> EXERCISE DIRECTIONS:
Exclude the pictures, then copy word for word the lines running from the beginning of the records through the line with "The snare drum (grey)".

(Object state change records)

▽

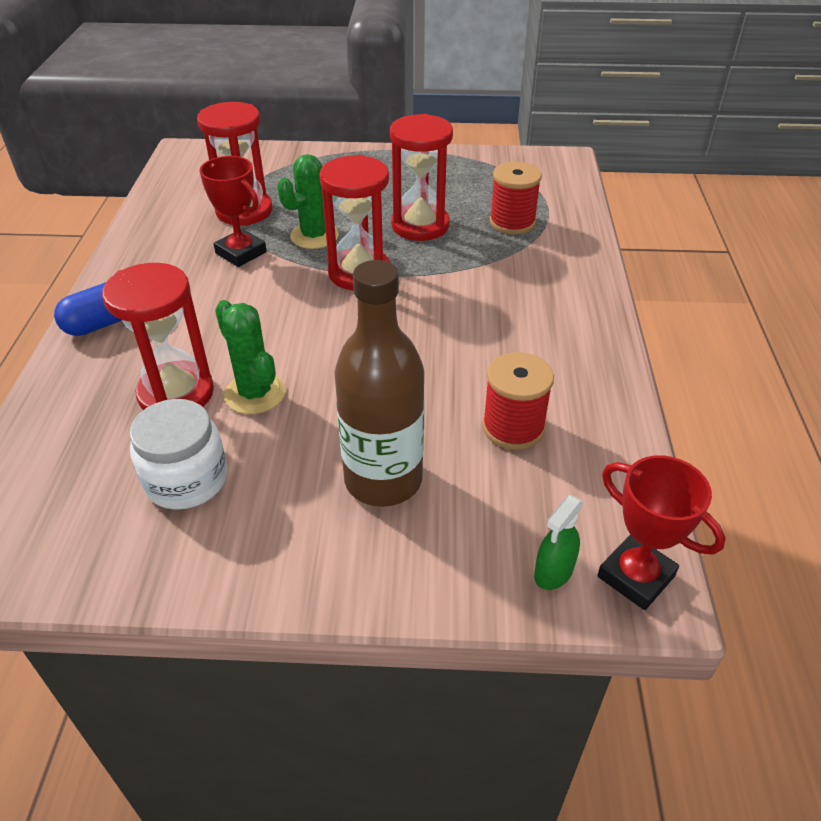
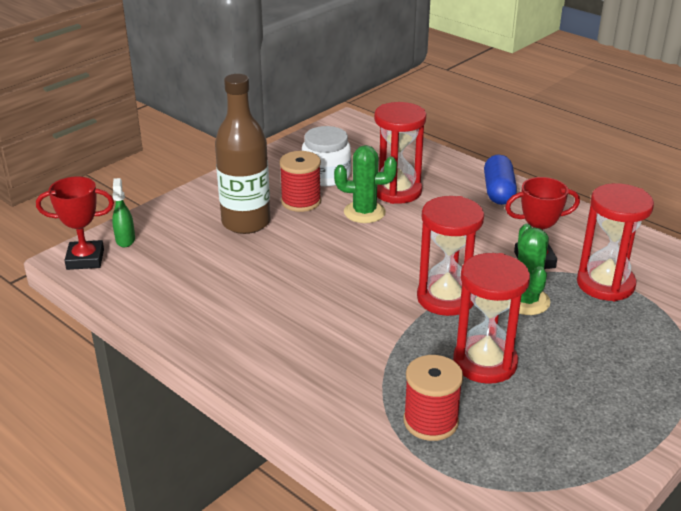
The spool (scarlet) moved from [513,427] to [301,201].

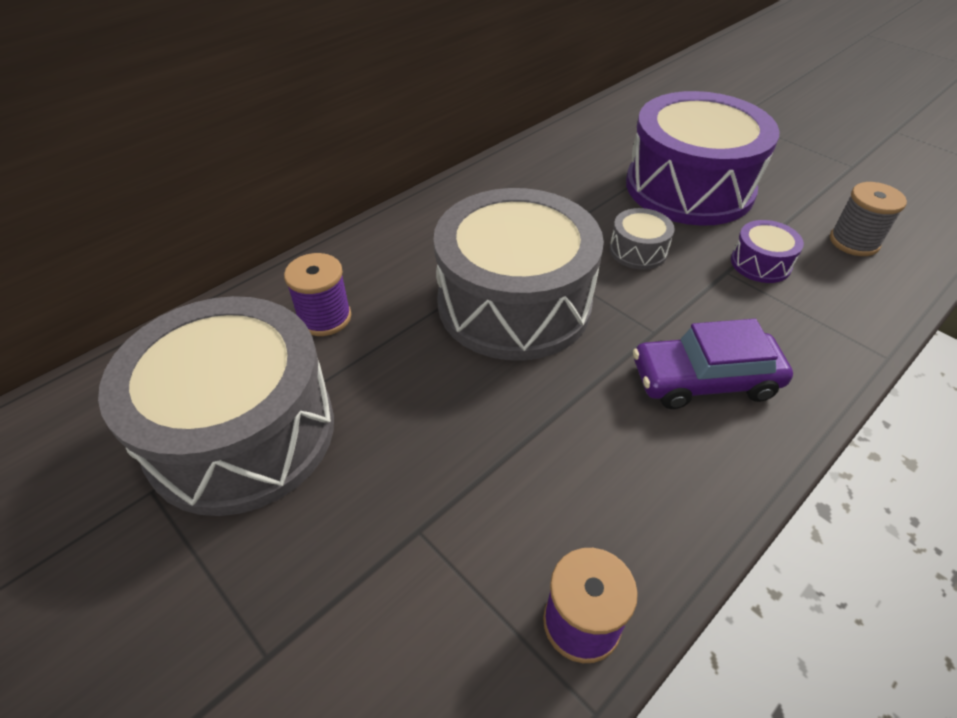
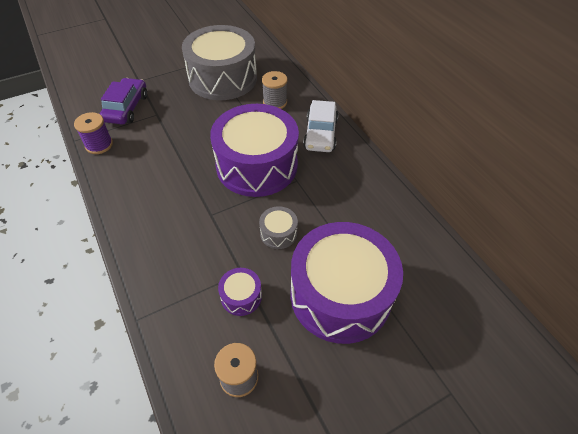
The snare drum (grey) at [514,303] became the snare drum (purple) at [257,165]. The spool (purple) at [324,317] became the spool (grey) at [275,102]. The toy car (purple) moved from [704,380] to [126,108]. The toy car (white) at [320,134] appeared.

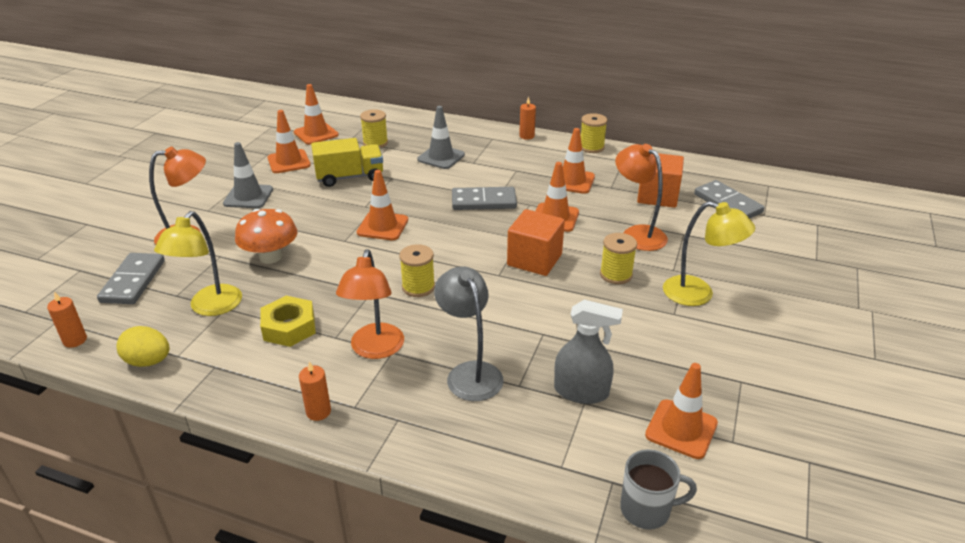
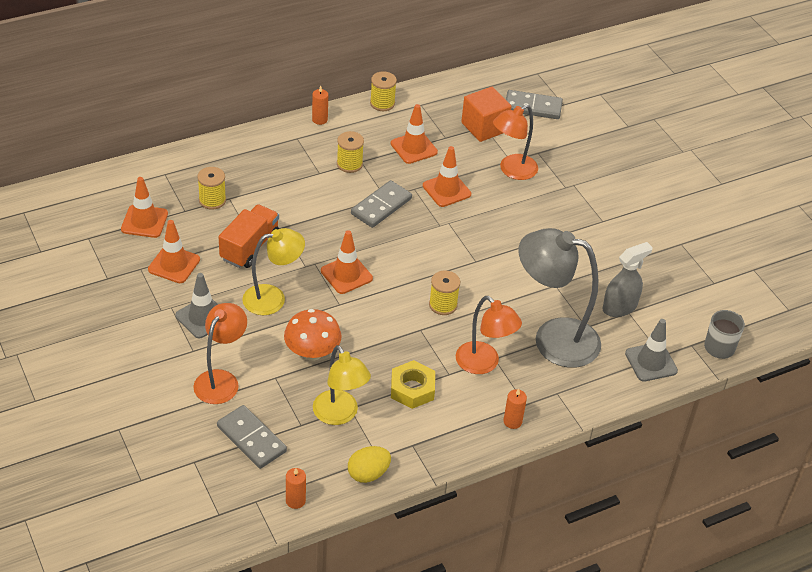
The traffic cone (grey) moved from [441,157] to [651,362]. The lorry (bright yellow) at [350,177] became the lorry (bright orange) at [250,247]. The desk lamp (bright orange) at [637,234] turned 45 degrees counterclockwise. The desk lamp (bright yellow) moved from [698,294] to [273,298]. The cube (bright orange) at [534,260] disappeared. The spool (bright yellow) moved from [616,274] to [349,164]. The desk lamp (grey) at [470,373] changed to 1.54 times the size. The traffic cone (bright orange) at [681,429] disappeared.

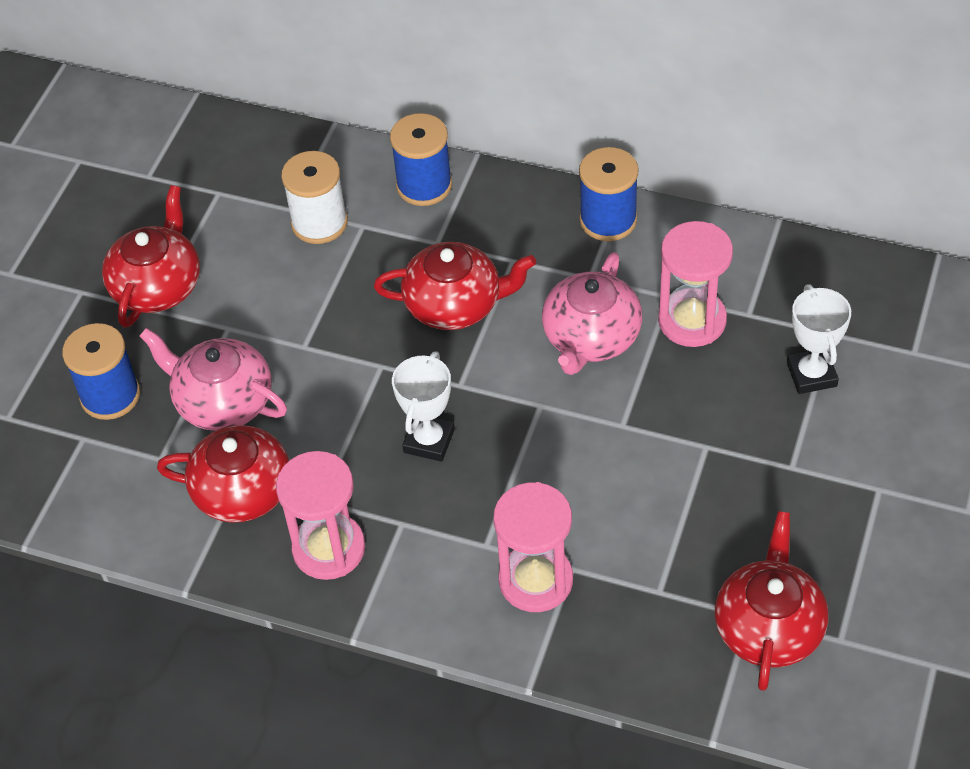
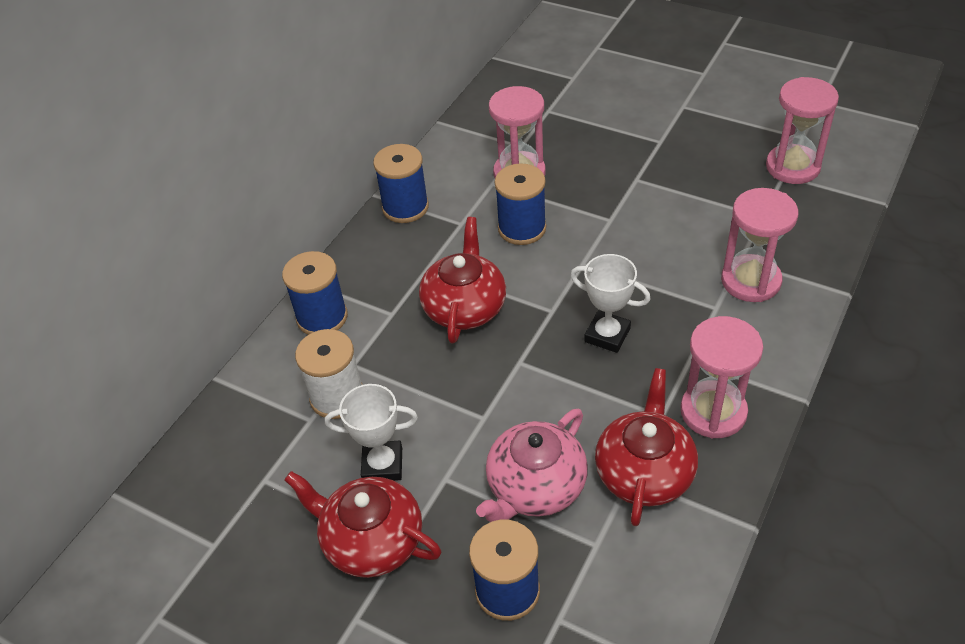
The china teapot (pink) at [591,338] was replaced by the spool (royal blue) at [522,228]. The prize cup (white) moved from [811,374] to [382,465]. The china teapot (scarlet) at [769,627] was replaced by the sandglass (pink) at [792,167].

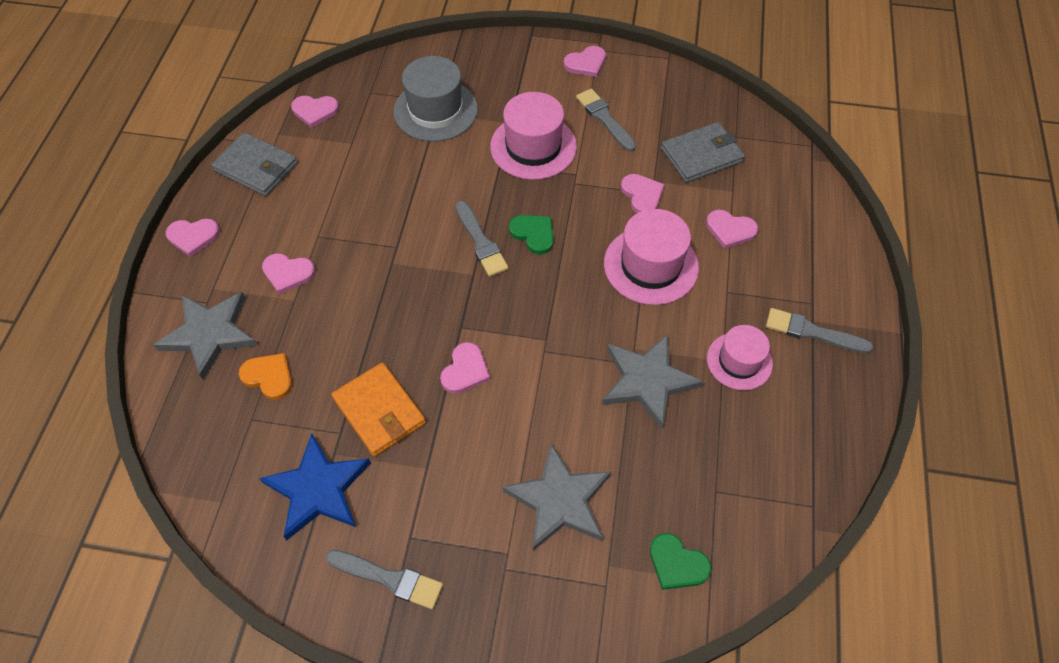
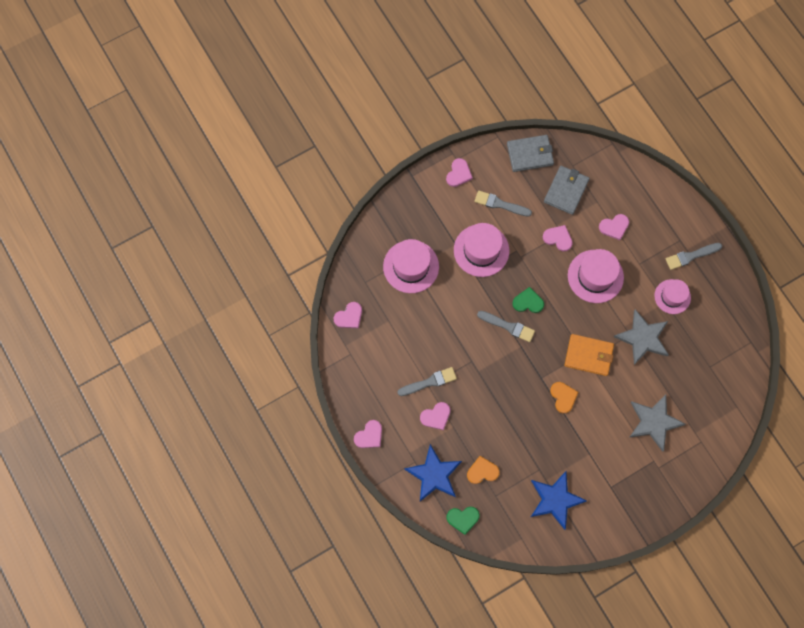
The tall hat (grey) at [435,110] became the tall hat (pink) at [411,266]. The billfold (grey) moved from [256,167] to [530,154]. The star shape (grey) at [210,334] became the star shape (royal blue) at [434,475]. The heart shape (pink) at [465,370] became the heart shape (bright orange) at [563,397]. The billfold (bright orange) moved from [379,411] to [588,355]. The heart shape (leaf-green) moved from [677,564] to [463,519]. The paintbrush (grey) moved from [389,578] to [429,382].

△

> EXERCISE ANSWER:
The spool (scarlet) moved from [513,427] to [301,201].

The snare drum (grey) at [514,303] became the snare drum (purple) at [257,165]. The spool (purple) at [324,317] became the spool (grey) at [275,102]. The toy car (purple) moved from [704,380] to [126,108]. The toy car (white) at [320,134] appeared.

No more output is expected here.